→ **Extracted data**:
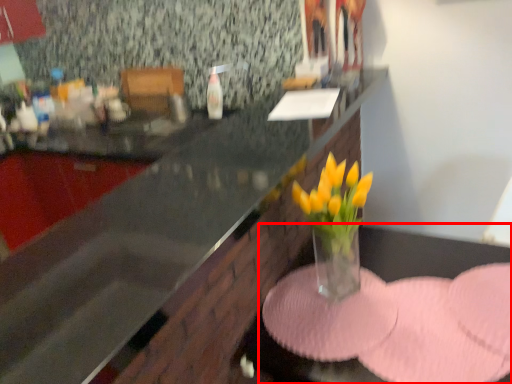
Question: From the image's perspective, what is the correct spatial positioning of table (annotated by the red box) in reference to countertop?

Choices:
 (A) below
 (B) above

Answer: (A)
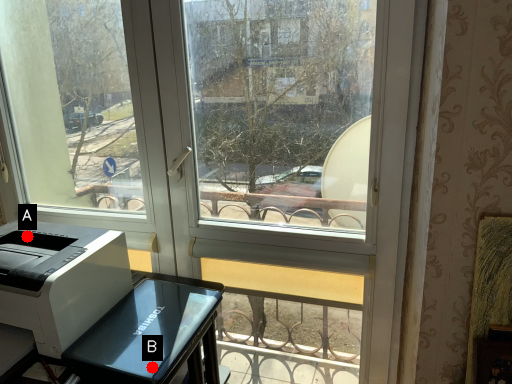
Question: Two points are circled on the image, labeled by A and B beside each circle. Which point appears closest to the camera in this image?

Choices:
 (A) A is closer
 (B) B is closer

Answer: (B)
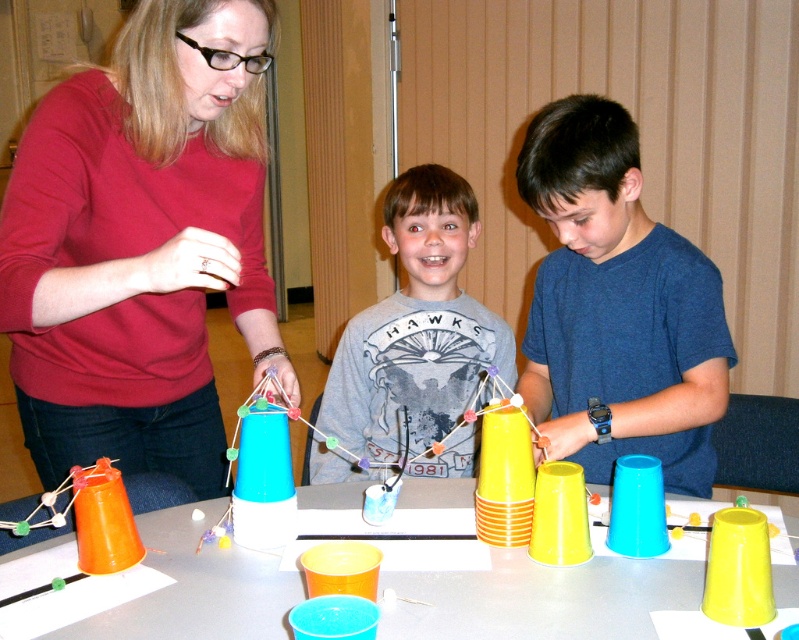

→ **Problem details**: Reproduce all of the material above verbatim, omitting the pictures.

→ **Result of this task**:
Question: From the image's perspective, what is the correct spatial positioning of table (annotated by the red box) in reference to countertop?

Choices:
 (A) below
 (B) above

Answer: (A)
Question: Two points are circled on the image, labeled by A and B beside each circle. Which point appears closest to the camera in this image?

Choices:
 (A) A is closer
 (B) B is closer

Answer: (B)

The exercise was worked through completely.